## Données fournies
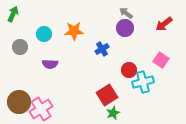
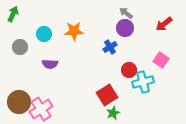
blue cross: moved 8 px right, 2 px up
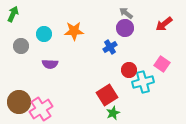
gray circle: moved 1 px right, 1 px up
pink square: moved 1 px right, 4 px down
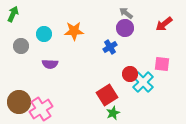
pink square: rotated 28 degrees counterclockwise
red circle: moved 1 px right, 4 px down
cyan cross: rotated 30 degrees counterclockwise
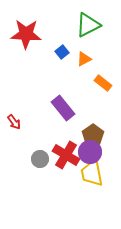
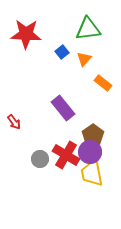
green triangle: moved 4 px down; rotated 20 degrees clockwise
orange triangle: rotated 21 degrees counterclockwise
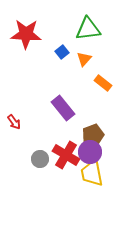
brown pentagon: rotated 15 degrees clockwise
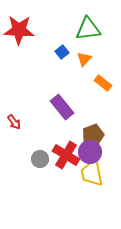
red star: moved 7 px left, 4 px up
purple rectangle: moved 1 px left, 1 px up
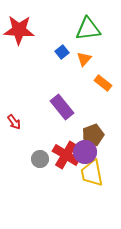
purple circle: moved 5 px left
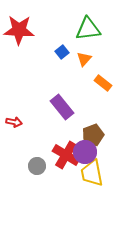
red arrow: rotated 42 degrees counterclockwise
gray circle: moved 3 px left, 7 px down
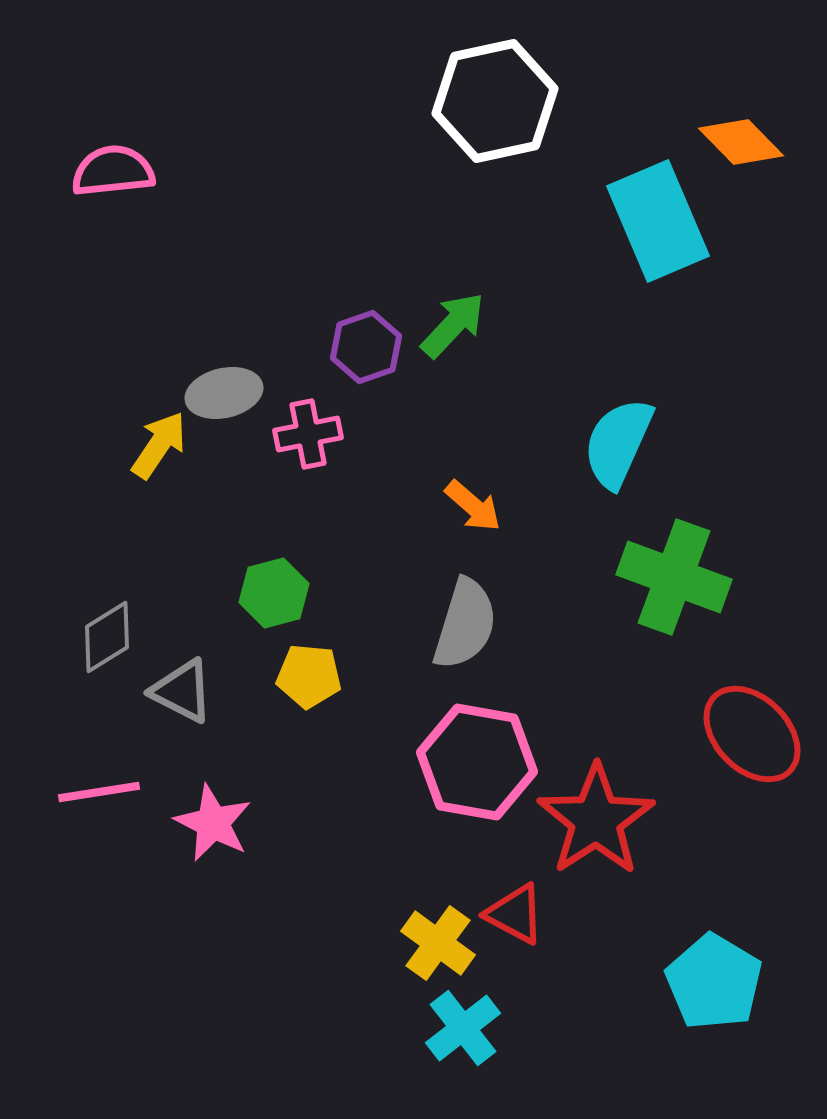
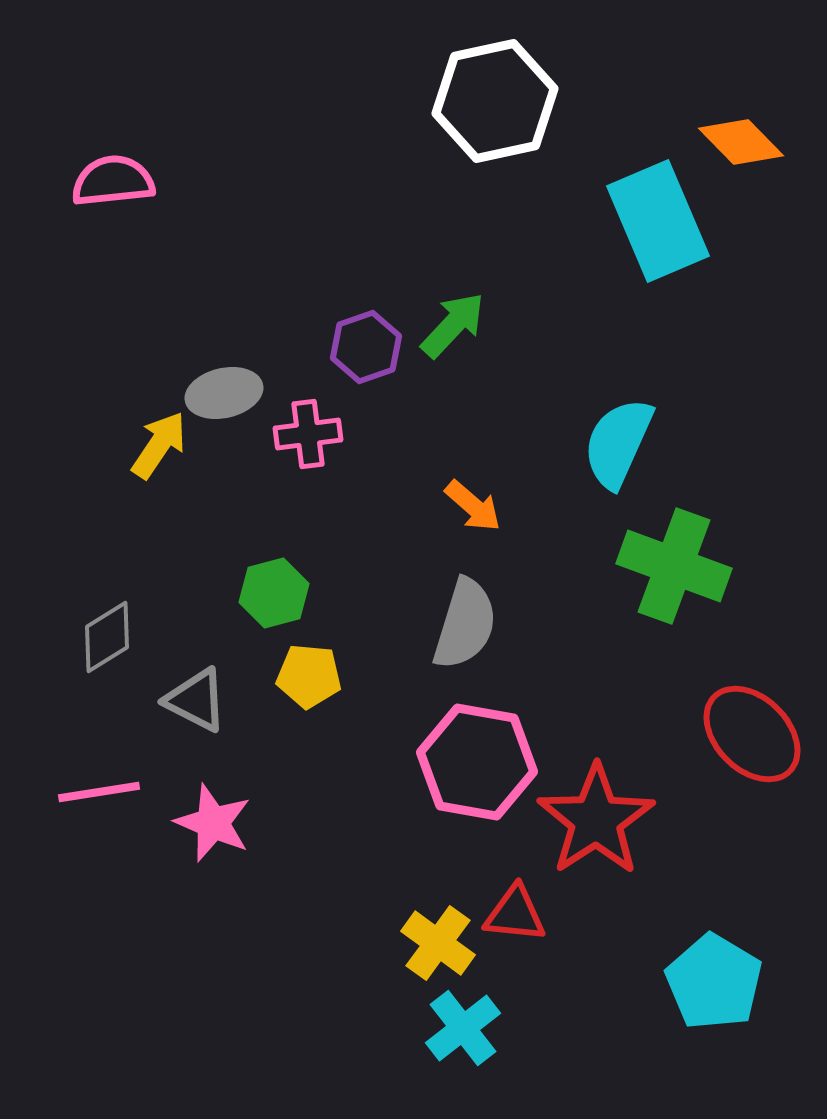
pink semicircle: moved 10 px down
pink cross: rotated 4 degrees clockwise
green cross: moved 11 px up
gray triangle: moved 14 px right, 9 px down
pink star: rotated 4 degrees counterclockwise
red triangle: rotated 22 degrees counterclockwise
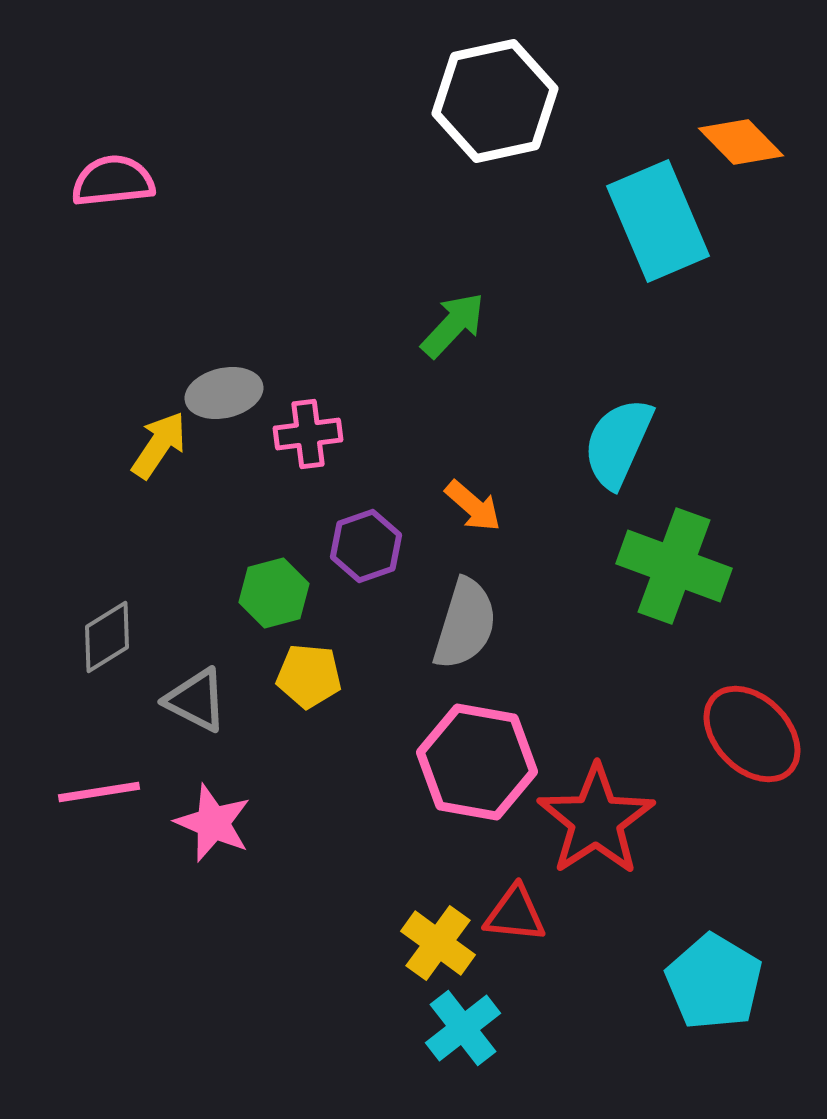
purple hexagon: moved 199 px down
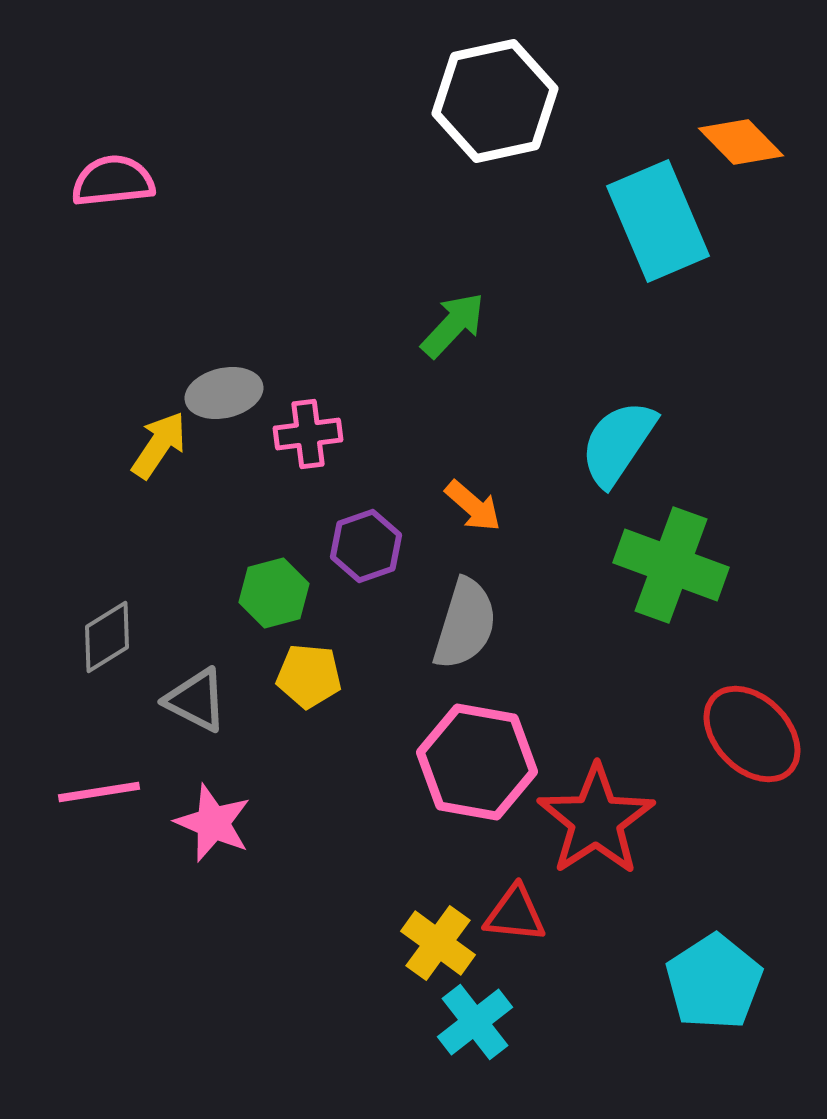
cyan semicircle: rotated 10 degrees clockwise
green cross: moved 3 px left, 1 px up
cyan pentagon: rotated 8 degrees clockwise
cyan cross: moved 12 px right, 6 px up
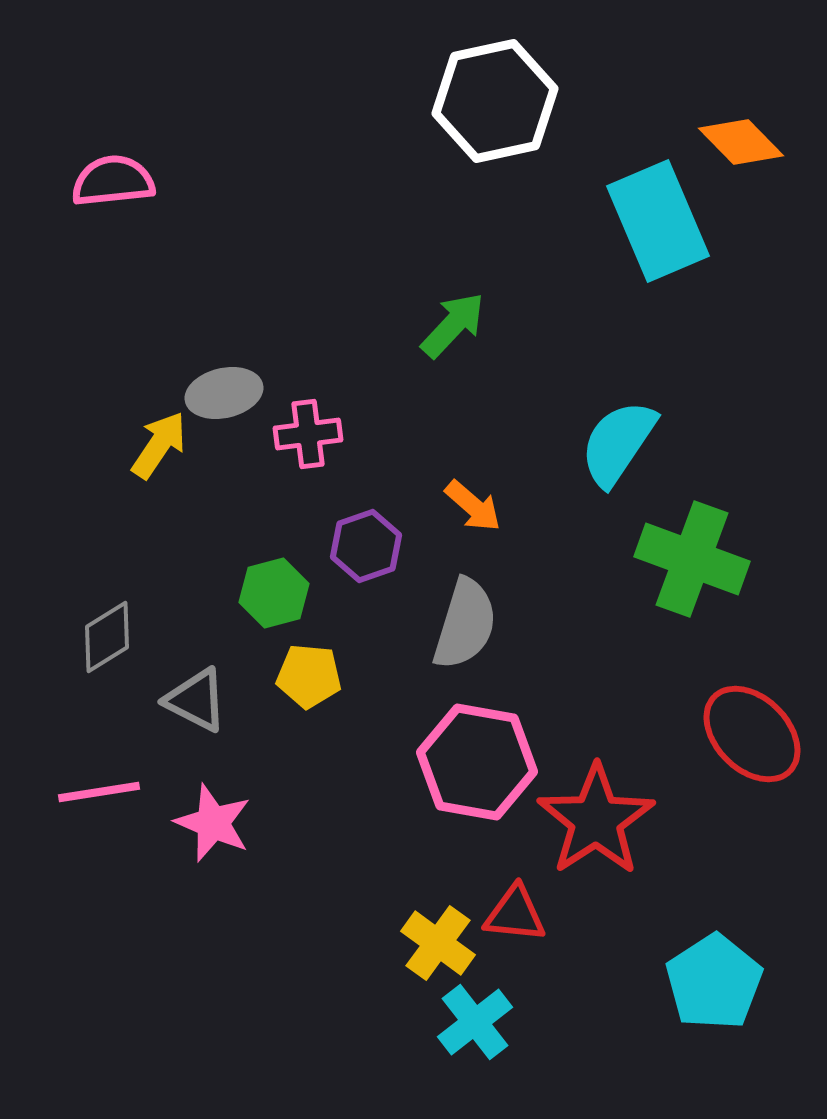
green cross: moved 21 px right, 6 px up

## Consigne
Restituez sous forme de tableau Markdown les lignes du matériel, en commençant par celle qui contient « green triangle: moved » et en terminant à la fin du matériel, avec une colonne n pour le numéro de rang et une colonne Ligne pour le texte, sans les lignes vides. Laissez les images de côté dans la réponse.

## Corrigé
| n | Ligne |
|---|---|
| 1 | green triangle: moved 4 px down; rotated 20 degrees clockwise |
| 2 | orange triangle: rotated 21 degrees counterclockwise |
| 3 | brown pentagon: rotated 15 degrees clockwise |
| 4 | red star: moved 7 px left, 4 px up |
| 5 | purple rectangle: moved 1 px left, 1 px up |
| 6 | purple circle: moved 5 px left |
| 7 | red arrow: rotated 42 degrees counterclockwise |
| 8 | gray circle: moved 3 px left, 7 px down |
| 9 | pink semicircle: moved 10 px down |
| 10 | pink cross: rotated 4 degrees clockwise |
| 11 | green cross: moved 11 px up |
| 12 | gray triangle: moved 14 px right, 9 px down |
| 13 | pink star: rotated 4 degrees counterclockwise |
| 14 | red triangle: rotated 22 degrees counterclockwise |
| 15 | purple hexagon: moved 199 px down |
| 16 | cyan semicircle: rotated 10 degrees clockwise |
| 17 | green cross: moved 3 px left, 1 px up |
| 18 | cyan pentagon: rotated 8 degrees clockwise |
| 19 | cyan cross: moved 12 px right, 6 px up |
| 20 | green cross: moved 21 px right, 6 px up |